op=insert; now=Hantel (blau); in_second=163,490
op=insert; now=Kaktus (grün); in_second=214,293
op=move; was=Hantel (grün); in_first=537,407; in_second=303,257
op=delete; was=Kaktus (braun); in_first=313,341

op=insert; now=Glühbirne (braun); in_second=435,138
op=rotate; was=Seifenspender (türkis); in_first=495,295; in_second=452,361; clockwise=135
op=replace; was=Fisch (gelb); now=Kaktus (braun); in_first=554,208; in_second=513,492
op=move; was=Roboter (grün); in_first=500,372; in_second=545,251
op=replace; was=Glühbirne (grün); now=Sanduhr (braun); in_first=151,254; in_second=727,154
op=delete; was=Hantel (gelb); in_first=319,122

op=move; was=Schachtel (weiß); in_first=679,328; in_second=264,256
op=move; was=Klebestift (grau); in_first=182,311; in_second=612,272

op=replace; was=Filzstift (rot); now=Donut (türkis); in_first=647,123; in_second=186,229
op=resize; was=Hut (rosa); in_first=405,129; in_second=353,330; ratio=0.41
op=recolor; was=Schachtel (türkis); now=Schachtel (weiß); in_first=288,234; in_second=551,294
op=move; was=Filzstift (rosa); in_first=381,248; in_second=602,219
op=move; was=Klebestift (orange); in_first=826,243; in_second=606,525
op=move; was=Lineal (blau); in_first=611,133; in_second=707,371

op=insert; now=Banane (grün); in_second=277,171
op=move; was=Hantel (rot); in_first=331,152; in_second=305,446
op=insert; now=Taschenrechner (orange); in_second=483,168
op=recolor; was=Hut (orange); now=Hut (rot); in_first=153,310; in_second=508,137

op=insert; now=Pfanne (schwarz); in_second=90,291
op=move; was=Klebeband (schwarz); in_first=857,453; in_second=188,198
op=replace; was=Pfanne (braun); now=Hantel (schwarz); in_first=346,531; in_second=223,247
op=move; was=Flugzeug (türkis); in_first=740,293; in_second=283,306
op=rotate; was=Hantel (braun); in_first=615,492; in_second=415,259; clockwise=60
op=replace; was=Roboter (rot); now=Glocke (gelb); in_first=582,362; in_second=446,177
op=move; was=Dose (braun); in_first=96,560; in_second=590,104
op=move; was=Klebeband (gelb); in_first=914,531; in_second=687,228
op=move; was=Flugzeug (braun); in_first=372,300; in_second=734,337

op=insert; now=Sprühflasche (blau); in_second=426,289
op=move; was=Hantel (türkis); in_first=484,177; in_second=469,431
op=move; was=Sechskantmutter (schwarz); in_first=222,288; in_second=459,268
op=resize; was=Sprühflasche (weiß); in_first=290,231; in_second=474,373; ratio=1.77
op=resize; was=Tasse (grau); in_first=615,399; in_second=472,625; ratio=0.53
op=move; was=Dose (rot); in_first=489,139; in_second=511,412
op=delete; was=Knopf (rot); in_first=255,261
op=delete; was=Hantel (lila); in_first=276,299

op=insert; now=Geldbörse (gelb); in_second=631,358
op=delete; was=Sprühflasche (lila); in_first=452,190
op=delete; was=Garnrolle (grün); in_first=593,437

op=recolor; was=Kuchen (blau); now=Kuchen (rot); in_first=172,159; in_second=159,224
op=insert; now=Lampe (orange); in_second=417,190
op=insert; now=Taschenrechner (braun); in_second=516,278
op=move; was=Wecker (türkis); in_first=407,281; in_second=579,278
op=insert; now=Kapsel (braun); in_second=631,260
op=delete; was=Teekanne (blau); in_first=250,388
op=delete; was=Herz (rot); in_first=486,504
• • • • • • •
**Aim of the task:** Begin at the line that has "op=move; was=Roboter (grün);" in the entries above; stop after the line that has "op=move; was=Schachtel (weiß);". Transcribe exactly those lines and no others.

**Output for this exercise:**
op=move; was=Roboter (grün); in_first=500,372; in_second=545,251
op=replace; was=Glühbirne (grün); now=Sanduhr (braun); in_first=151,254; in_second=727,154
op=delete; was=Hantel (gelb); in_first=319,122

op=move; was=Schachtel (weiß); in_first=679,328; in_second=264,256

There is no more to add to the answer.